#### Your goal:
Pictures must be left out. Retype exactly the lines from the one containing "(390, 367) = (382, 210): purple" through the last line of the records below.

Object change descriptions
·····

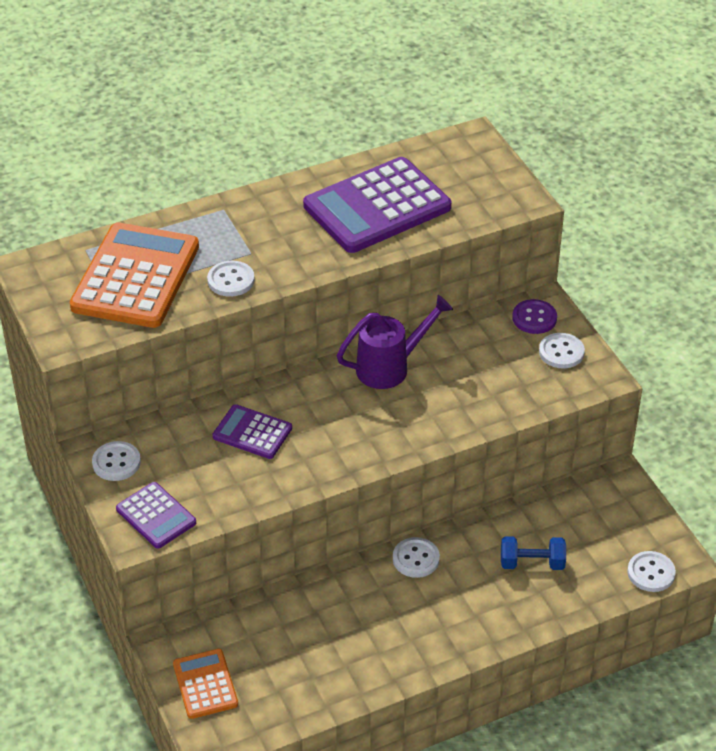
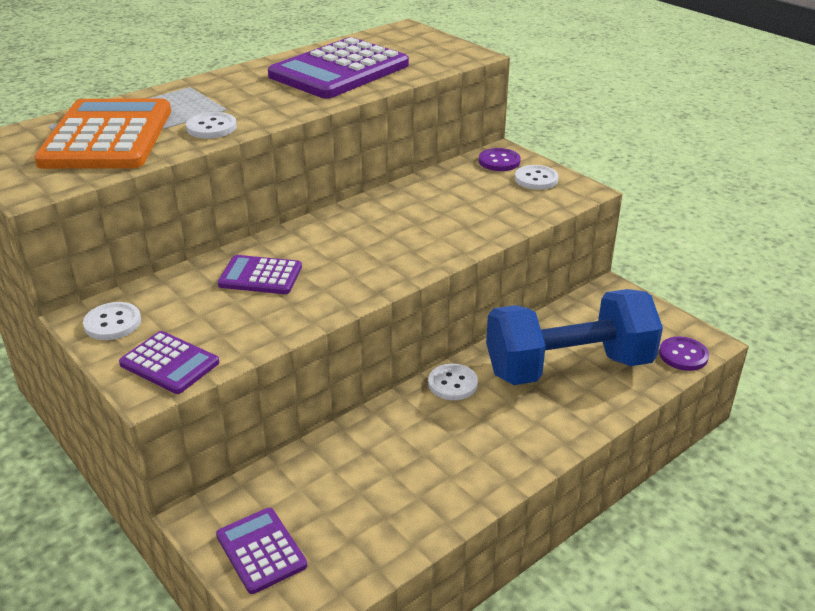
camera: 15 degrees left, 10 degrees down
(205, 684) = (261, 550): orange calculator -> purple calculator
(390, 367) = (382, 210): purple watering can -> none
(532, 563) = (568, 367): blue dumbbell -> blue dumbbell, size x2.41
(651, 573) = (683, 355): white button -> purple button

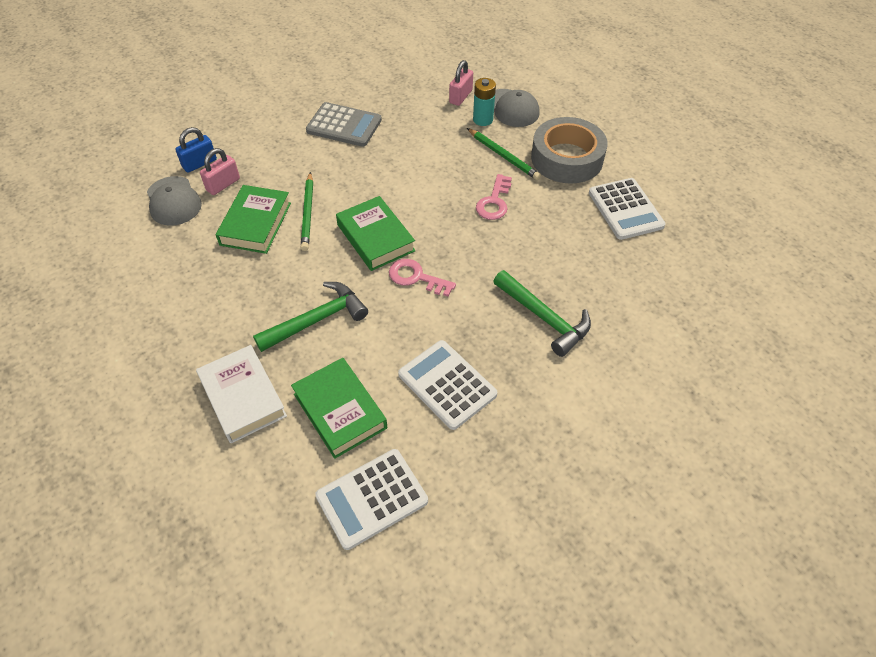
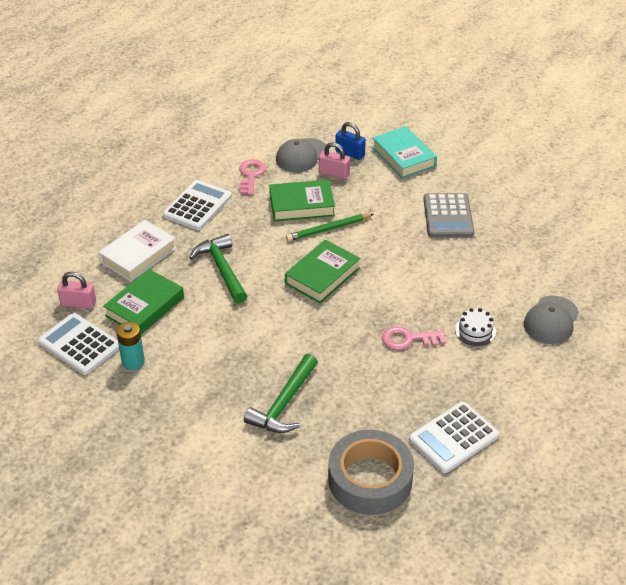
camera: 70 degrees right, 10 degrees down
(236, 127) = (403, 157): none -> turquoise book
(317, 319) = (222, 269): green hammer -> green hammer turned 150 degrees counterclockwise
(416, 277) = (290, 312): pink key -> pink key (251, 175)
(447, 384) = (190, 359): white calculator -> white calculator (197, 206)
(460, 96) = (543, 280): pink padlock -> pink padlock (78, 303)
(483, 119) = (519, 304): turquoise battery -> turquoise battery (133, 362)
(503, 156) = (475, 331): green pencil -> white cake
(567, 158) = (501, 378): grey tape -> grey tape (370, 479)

·····

#### Expected answer:
(390, 367) = (382, 210): purple watering can -> none
(532, 563) = (568, 367): blue dumbbell -> blue dumbbell, size x2.41
(651, 573) = (683, 355): white button -> purple button

camera: 70 degrees right, 10 degrees down
(236, 127) = (403, 157): none -> turquoise book
(317, 319) = (222, 269): green hammer -> green hammer turned 150 degrees counterclockwise
(416, 277) = (290, 312): pink key -> pink key (251, 175)
(447, 384) = (190, 359): white calculator -> white calculator (197, 206)
(460, 96) = (543, 280): pink padlock -> pink padlock (78, 303)
(483, 119) = (519, 304): turquoise battery -> turquoise battery (133, 362)
(503, 156) = (475, 331): green pencil -> white cake
(567, 158) = (501, 378): grey tape -> grey tape (370, 479)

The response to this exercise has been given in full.